INPUT MATERIAL section start

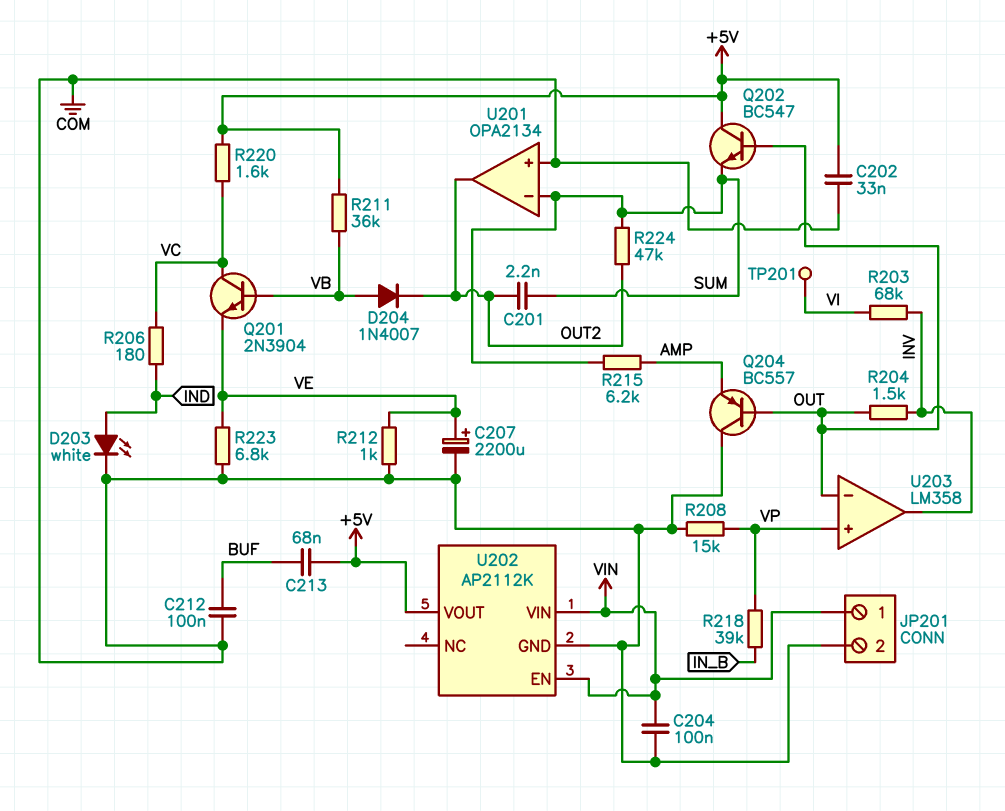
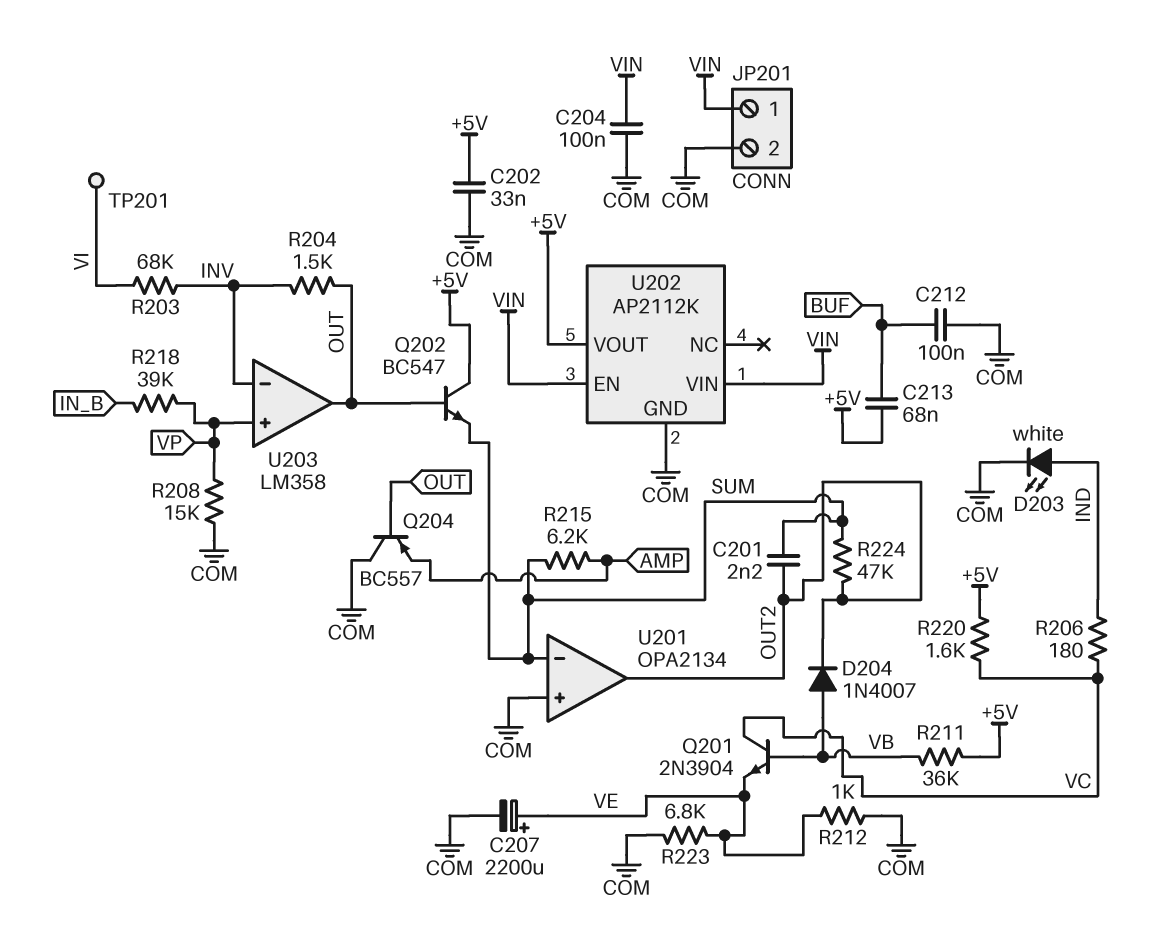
U203 pin in-: OUT -> INV
U203 pin out: INV -> OUT

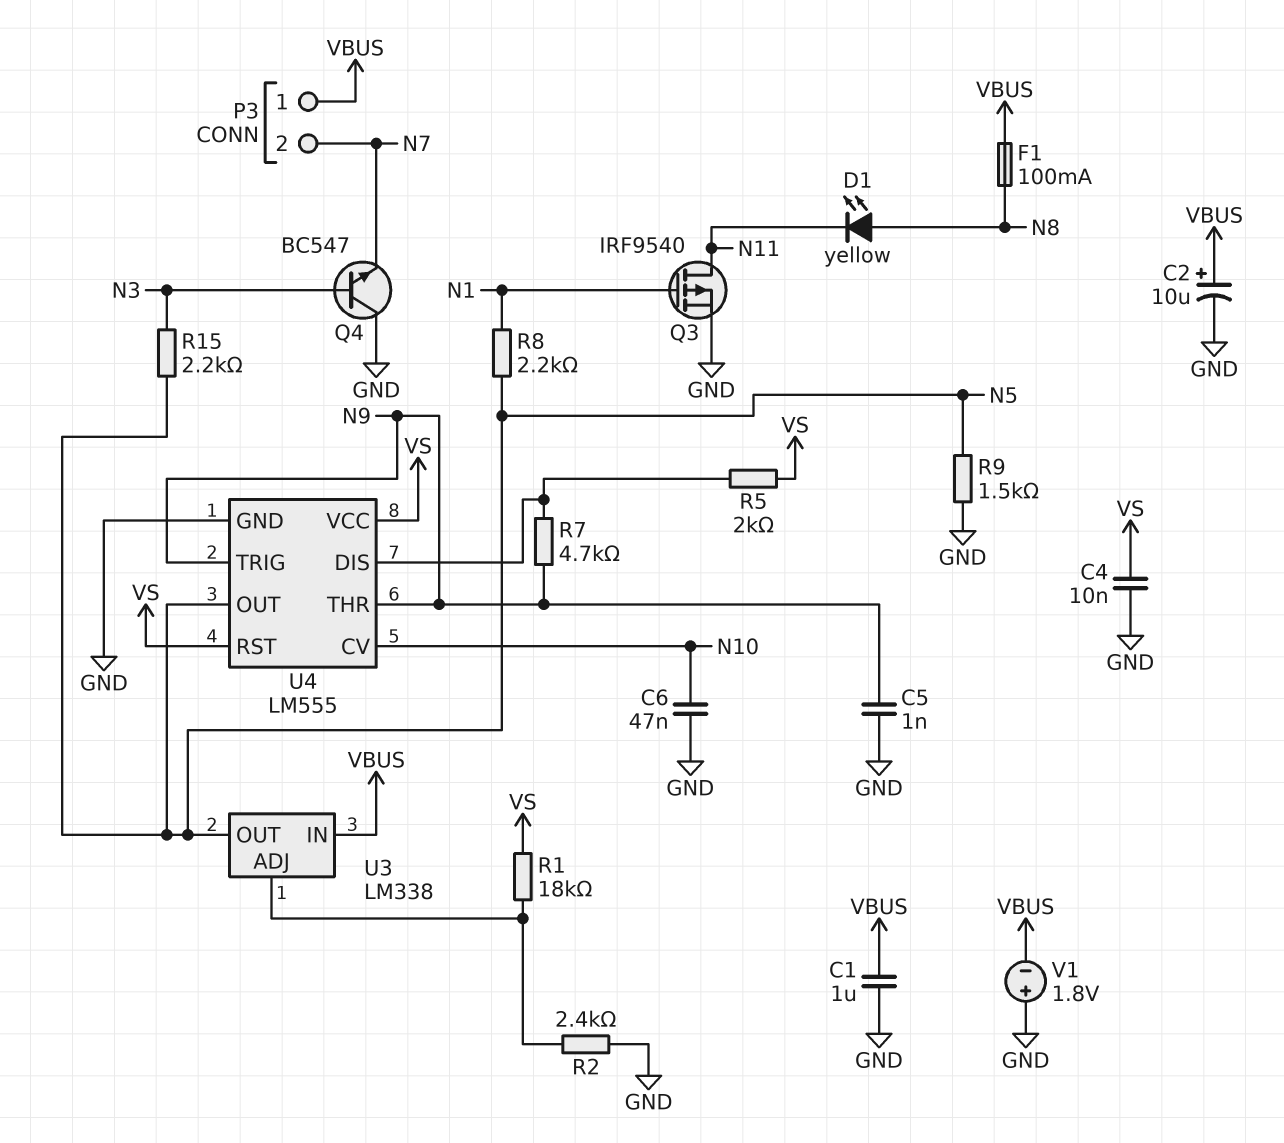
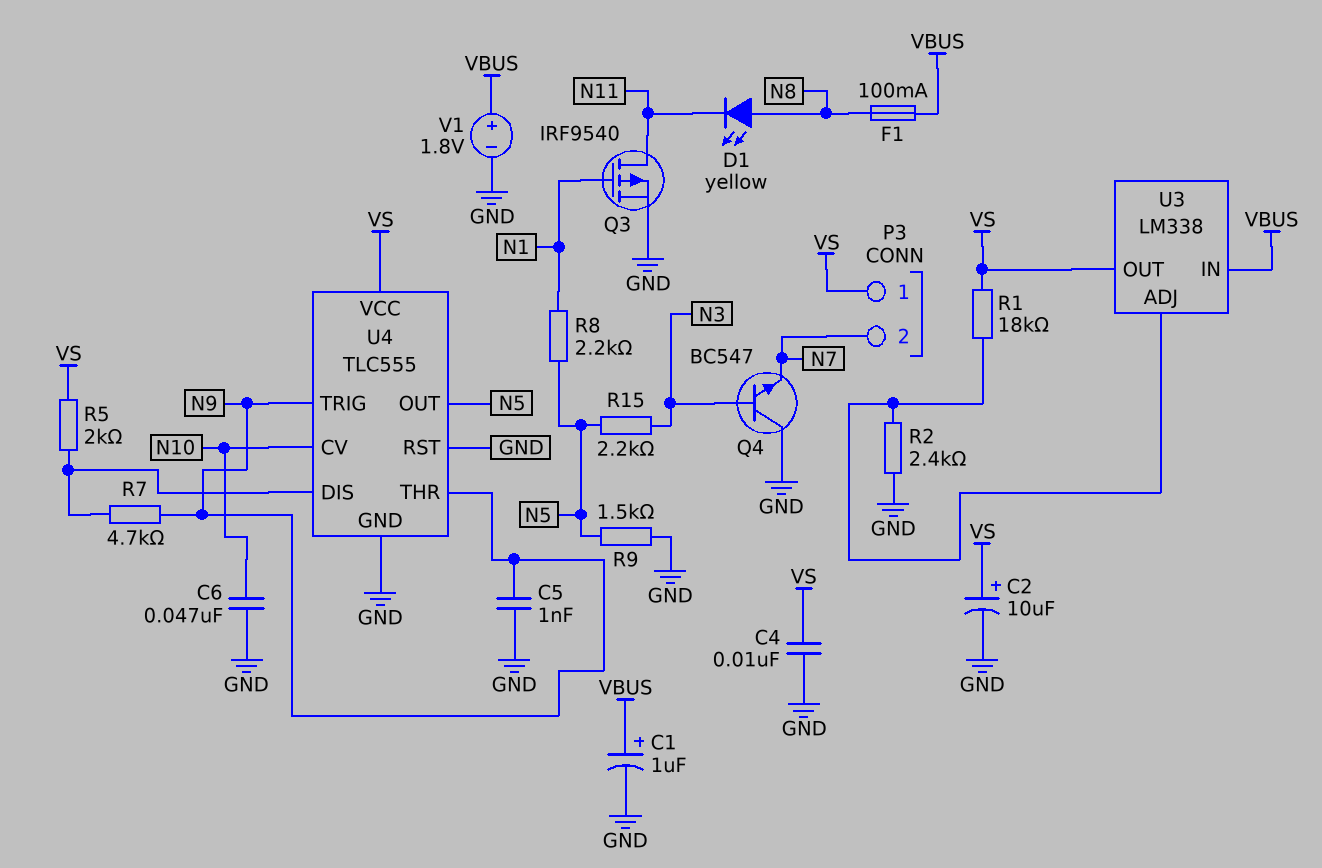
C1: 1uF (GND, VBUS) -> 1uF (plus VBUS, minus GND)
C2: 10uF (plus VBUS, minus GND) -> 10uF (plus VS, minus GND)
P3 pin 1: VBUS -> VS
U3 pin OUT: N5 -> VS
U4: LM555 -> TLC555
U4 pin RST: VS -> GND
V1: 1.8V (plus GND, minus VBUS) -> 1.8V (plus VBUS, minus GND)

INPUT MATERIAL section end

Write out again, word for word, the lines from the one holding "U203 pin out: INV -> OUT" through the final line of the listing, including both ends but no pictures.

EXERCISE SOLUTION ::
U203 pin out: INV -> OUT

C1: 1uF (GND, VBUS) -> 1uF (plus VBUS, minus GND)
C2: 10uF (plus VBUS, minus GND) -> 10uF (plus VS, minus GND)
P3 pin 1: VBUS -> VS
U3 pin OUT: N5 -> VS
U4: LM555 -> TLC555
U4 pin RST: VS -> GND
V1: 1.8V (plus GND, minus VBUS) -> 1.8V (plus VBUS, minus GND)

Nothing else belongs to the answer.